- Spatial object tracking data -
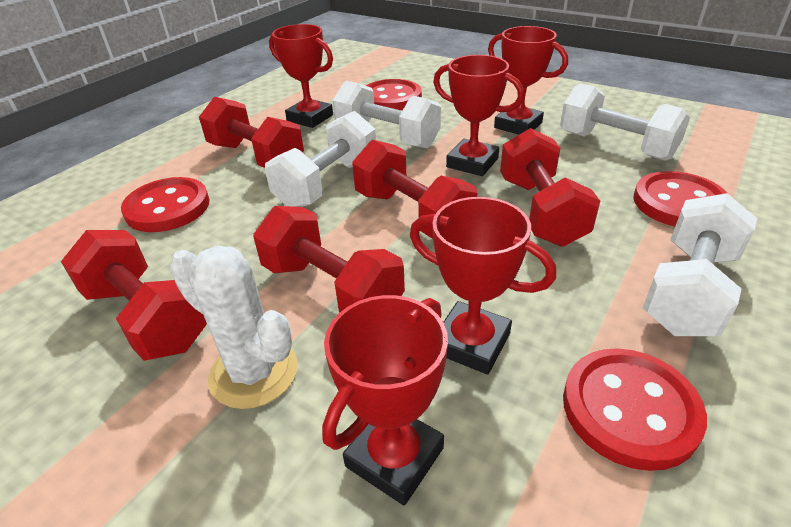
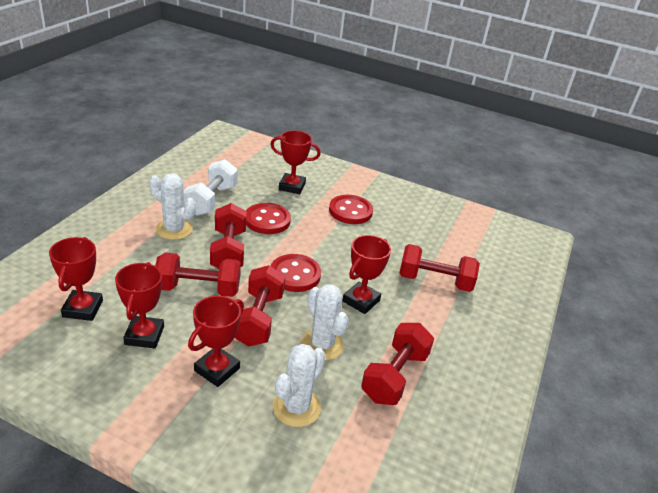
red button: 4 -> 3
white cactus: 1 -> 3
white dumbbell: 4 -> 1

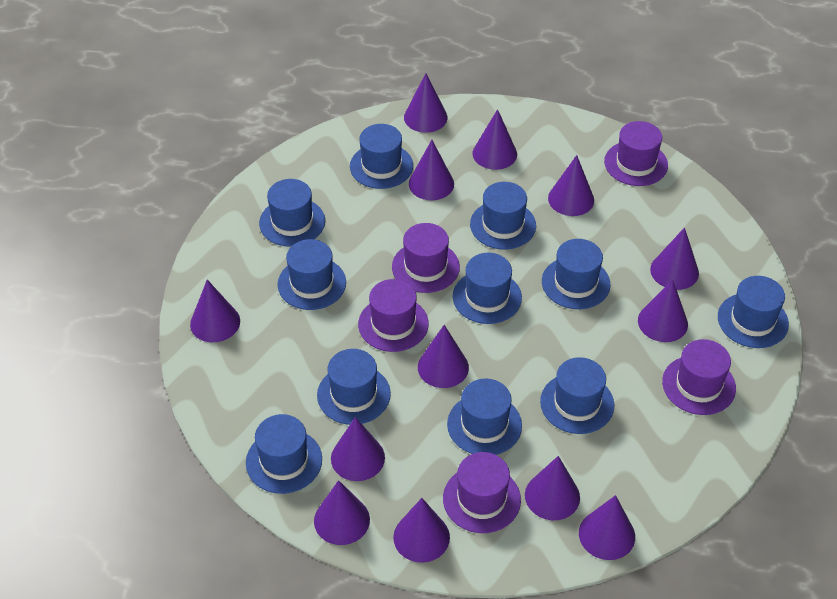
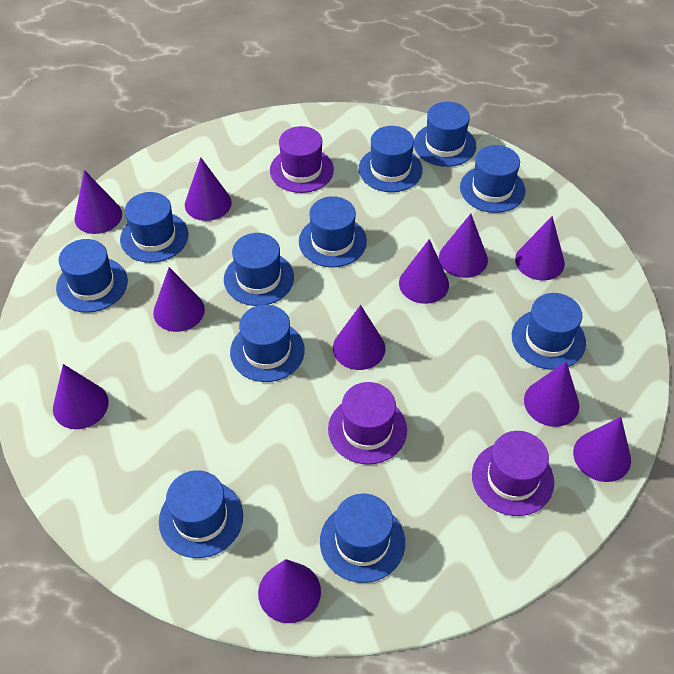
purple cone: 13 -> 11
purple hat: 5 -> 3

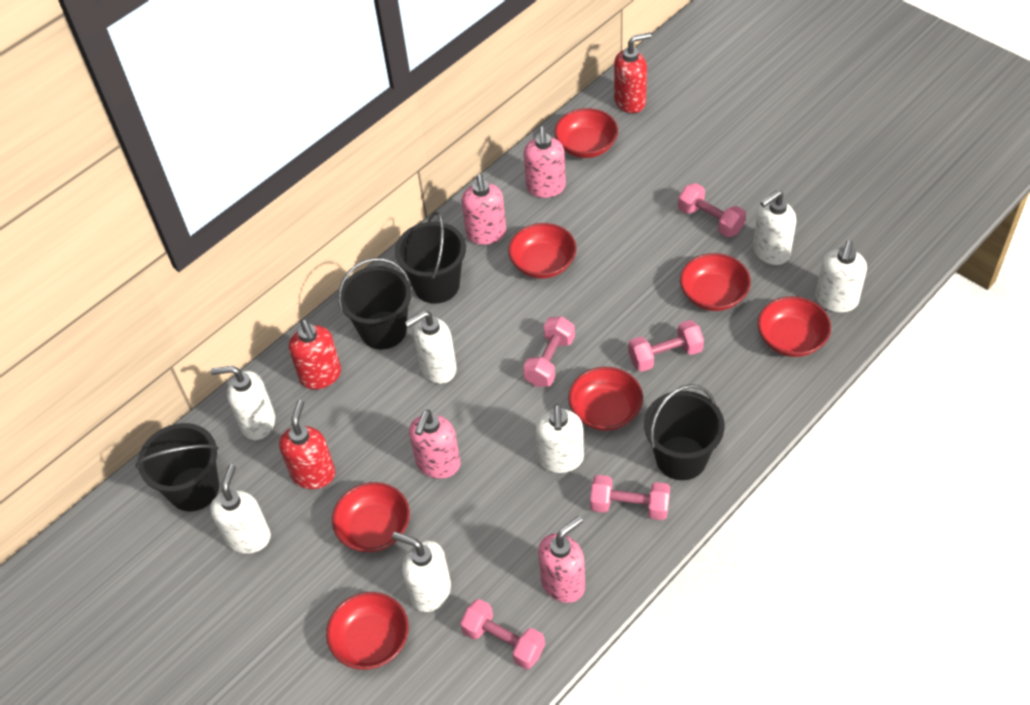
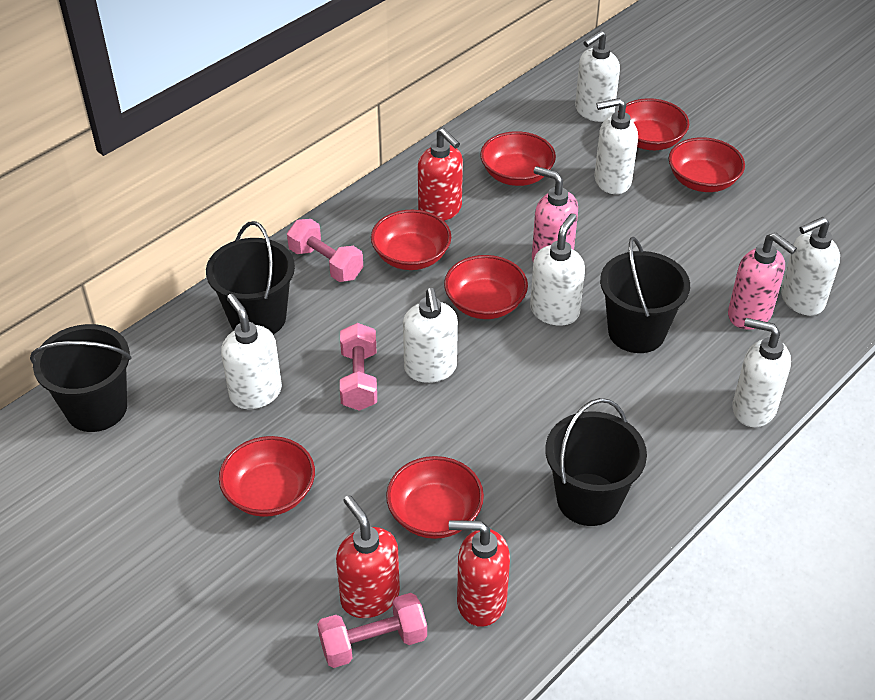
pink dumbbell: 5 -> 3
pink soap dispenser: 4 -> 2

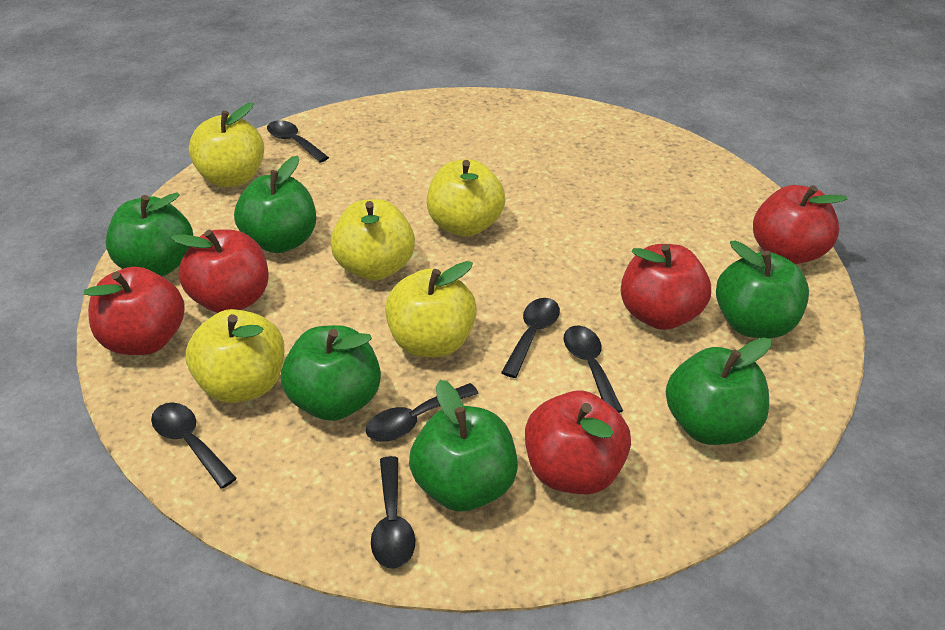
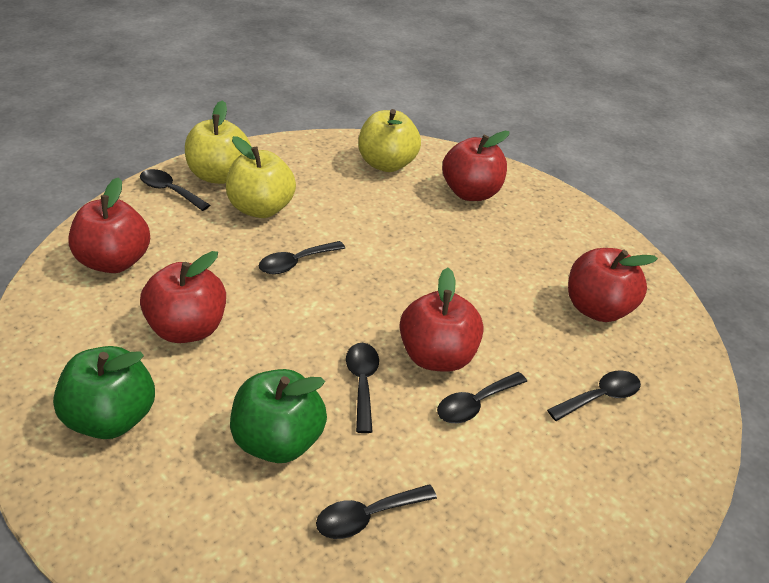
green apple: 6 -> 2
yellow apple: 5 -> 3

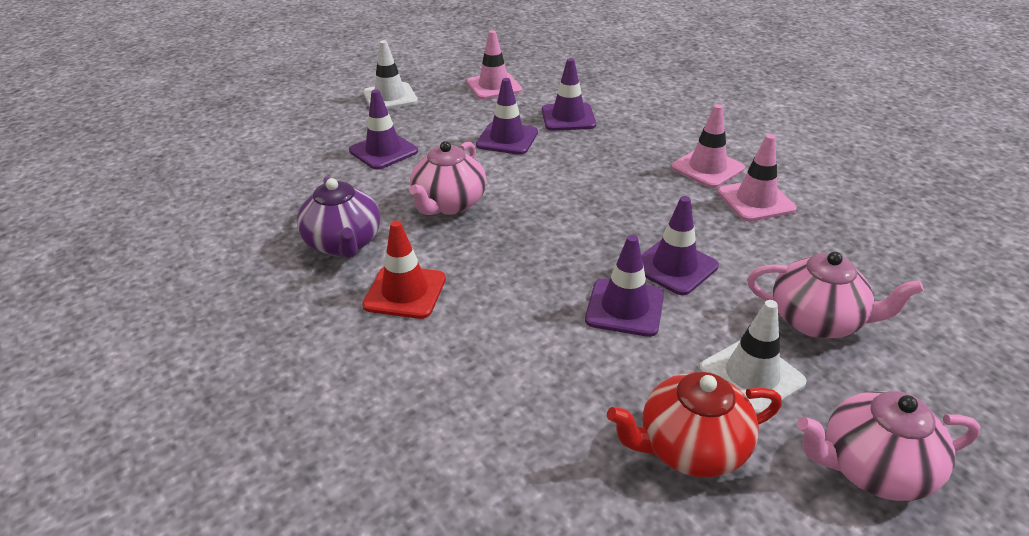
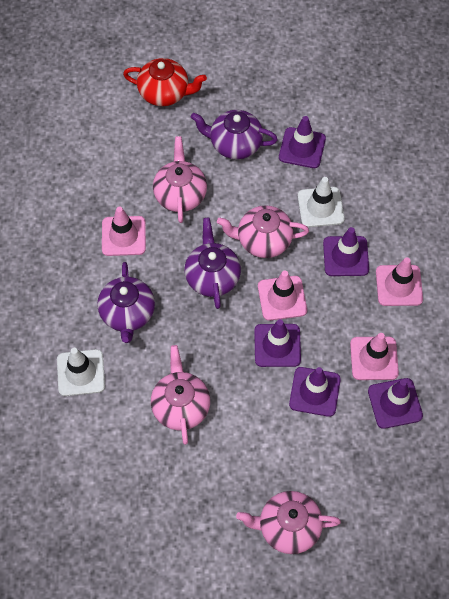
pink teapot: 3 -> 4
pink traffic cone: 3 -> 4
purple teapot: 1 -> 3
red traffic cone: 1 -> 0

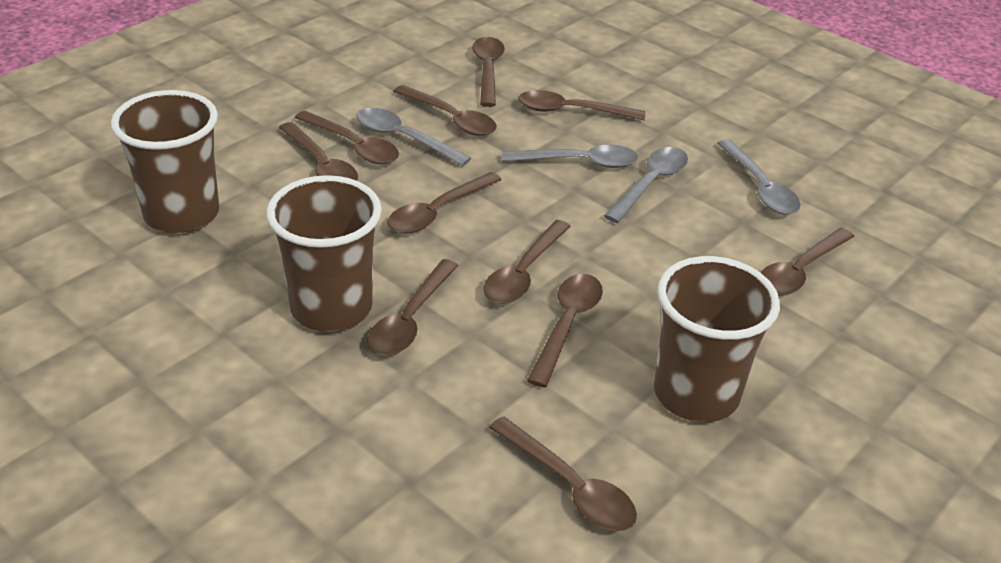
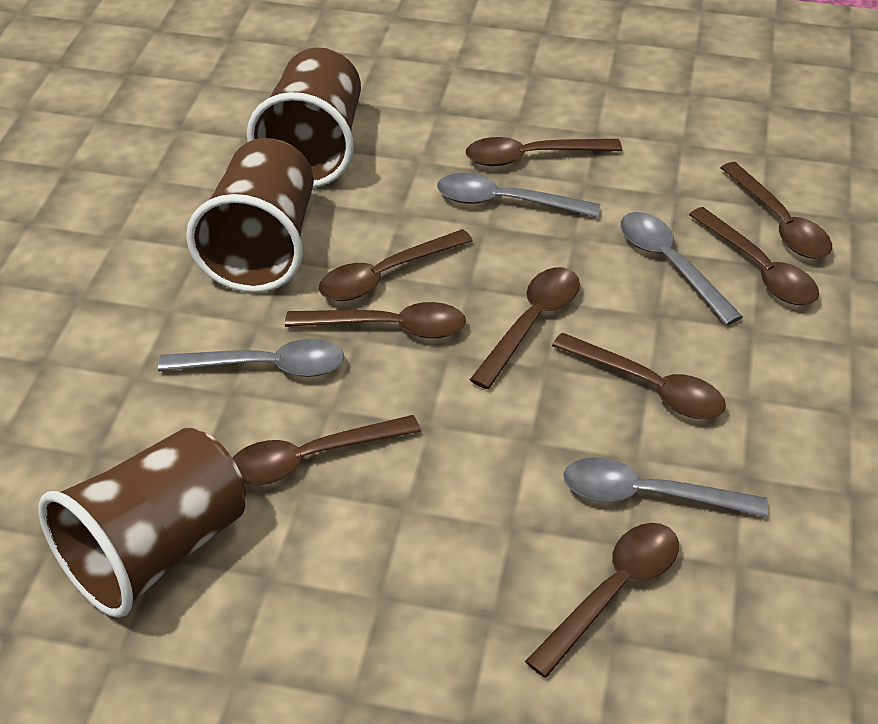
brown spoon: 11 -> 9

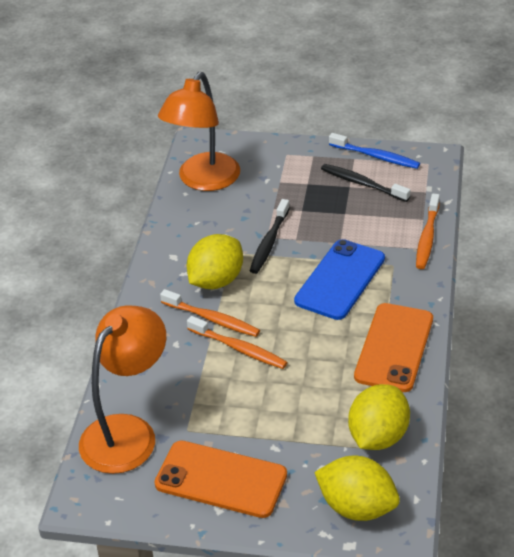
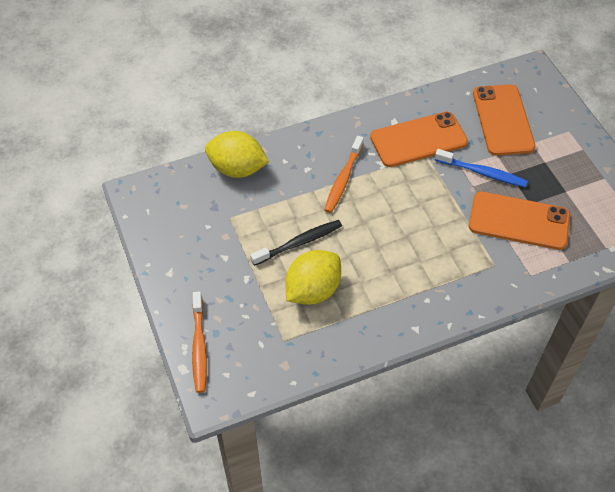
black toothbrush: 2 -> 1
blue phone: 1 -> 0
orange lamp: 2 -> 0
orange phone: 2 -> 3
orange toothbrush: 3 -> 2
yellow lemon: 3 -> 2

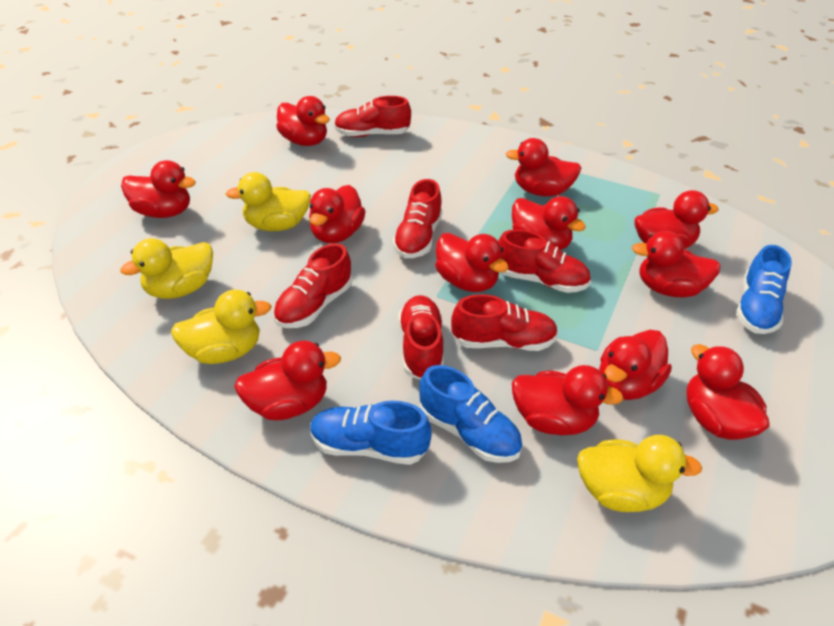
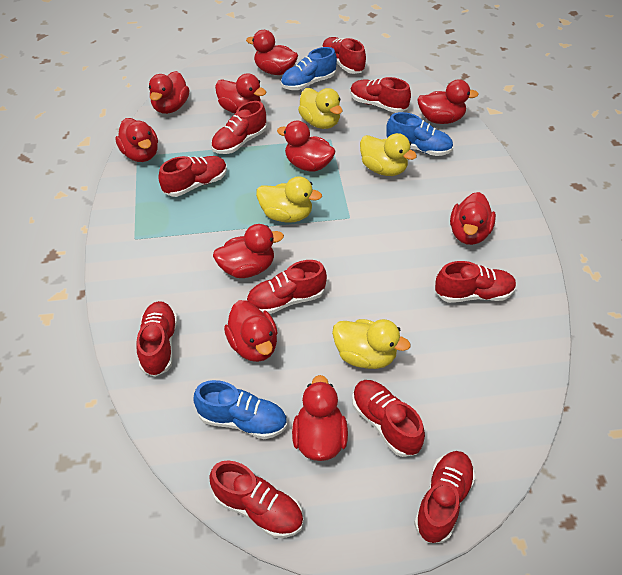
red duck: 12 -> 10
red shoe: 6 -> 10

- Your task -
All lines from the one holding "purple hat: 5 -> 3" through the last line of the records need to be copied exactly, both ends included, and the pictures left behind.

- Reply to the exercise -
purple hat: 5 -> 3

pink dumbbell: 5 -> 3
pink soap dispenser: 4 -> 2

green apple: 6 -> 2
yellow apple: 5 -> 3

pink teapot: 3 -> 4
pink traffic cone: 3 -> 4
purple teapot: 1 -> 3
red traffic cone: 1 -> 0

brown spoon: 11 -> 9

black toothbrush: 2 -> 1
blue phone: 1 -> 0
orange lamp: 2 -> 0
orange phone: 2 -> 3
orange toothbrush: 3 -> 2
yellow lemon: 3 -> 2

red duck: 12 -> 10
red shoe: 6 -> 10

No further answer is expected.